Check every line below for the string "RADIO", and copy the lines that contain it.
*** Opening Task data ***
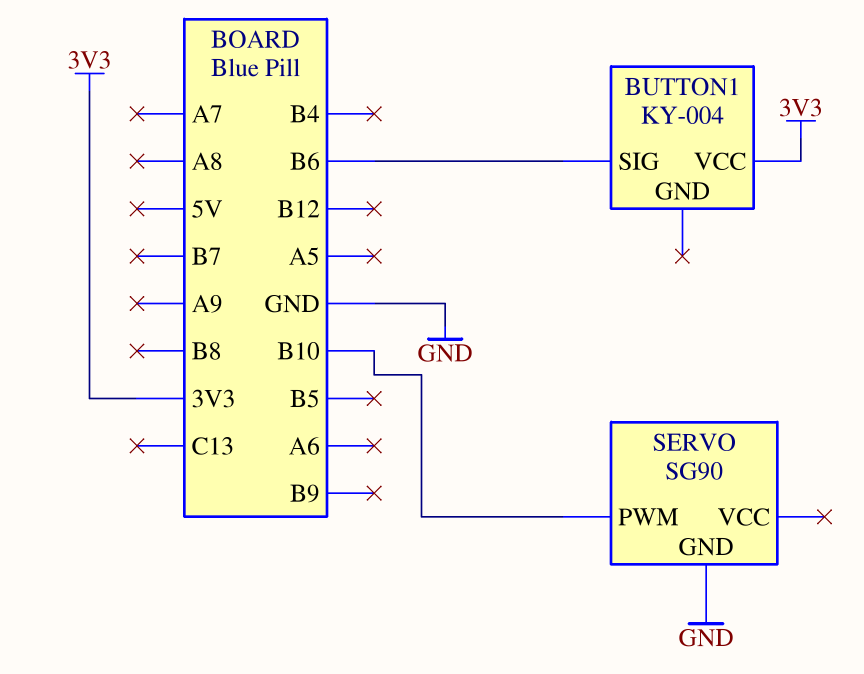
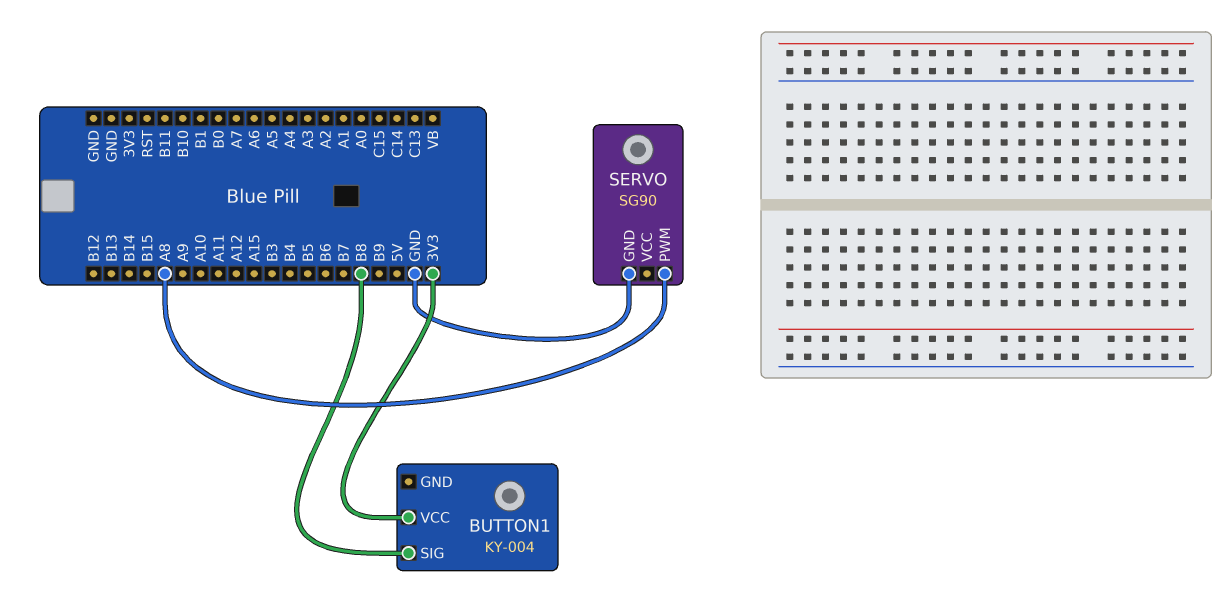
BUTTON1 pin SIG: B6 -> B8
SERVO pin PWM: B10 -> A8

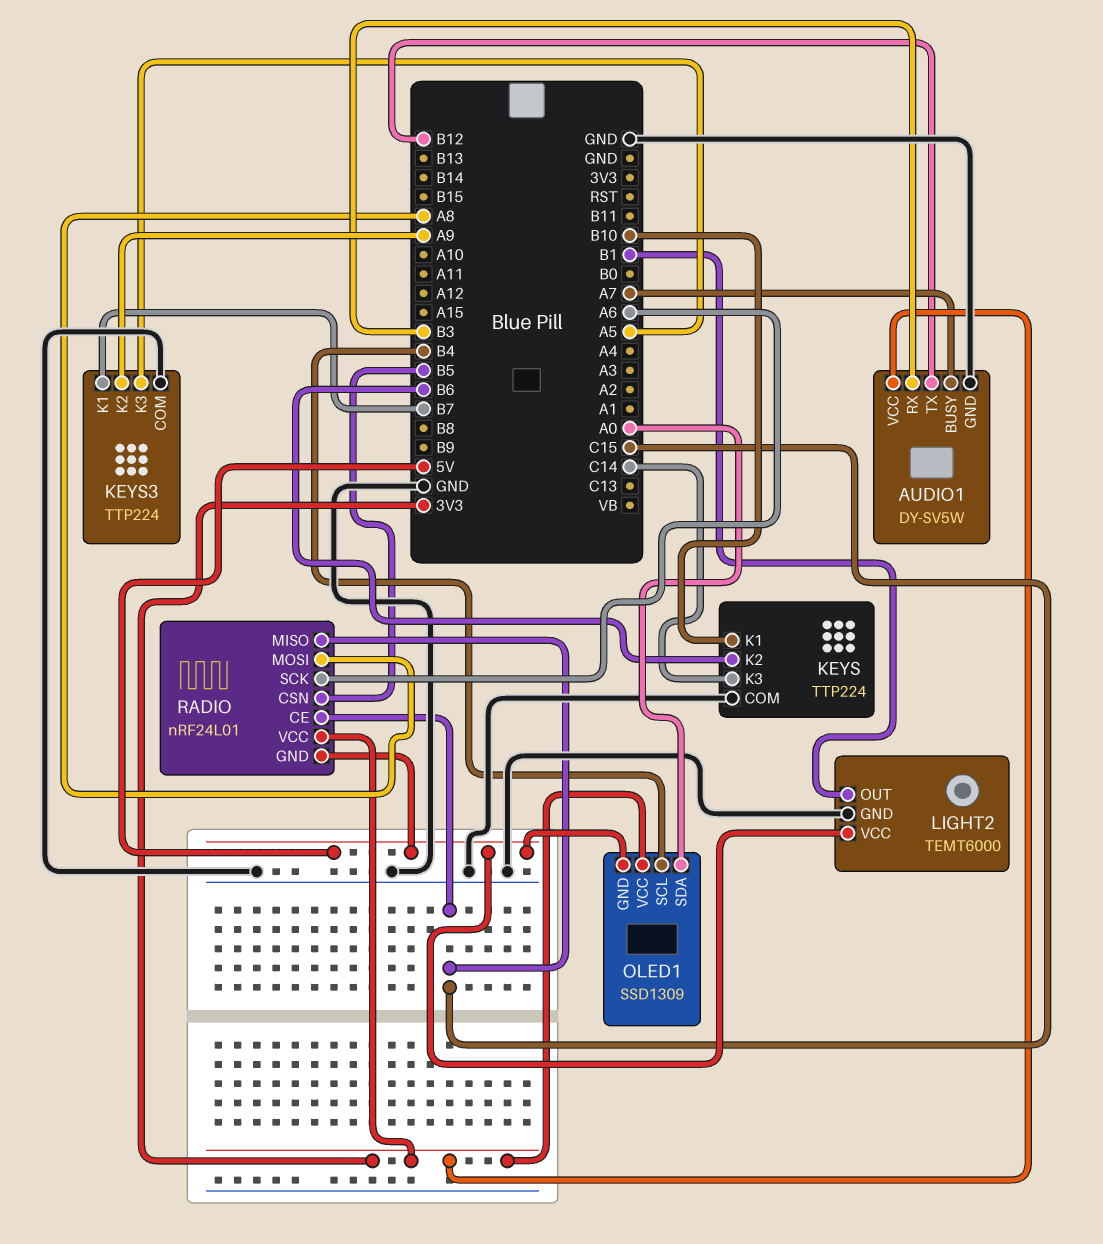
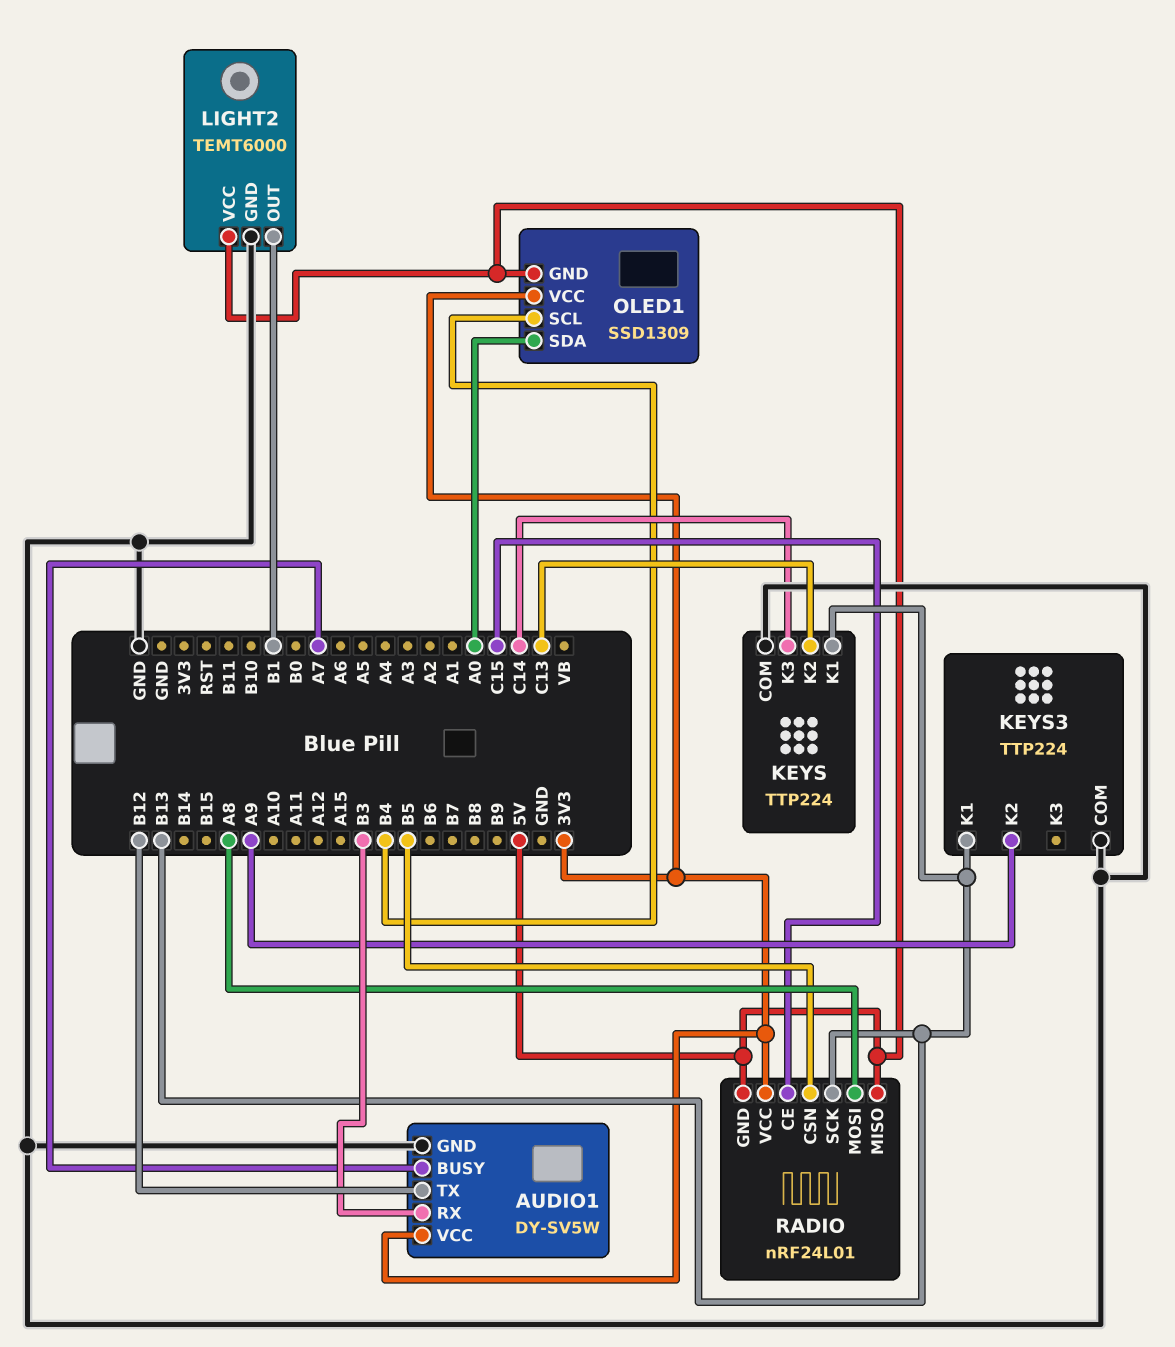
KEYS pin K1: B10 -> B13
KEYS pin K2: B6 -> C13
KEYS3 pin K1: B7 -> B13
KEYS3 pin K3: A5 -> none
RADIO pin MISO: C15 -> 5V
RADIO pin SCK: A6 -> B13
*** Closing Task data ***
▶ [Solution]
RADIO pin MISO: C15 -> 5V
RADIO pin SCK: A6 -> B13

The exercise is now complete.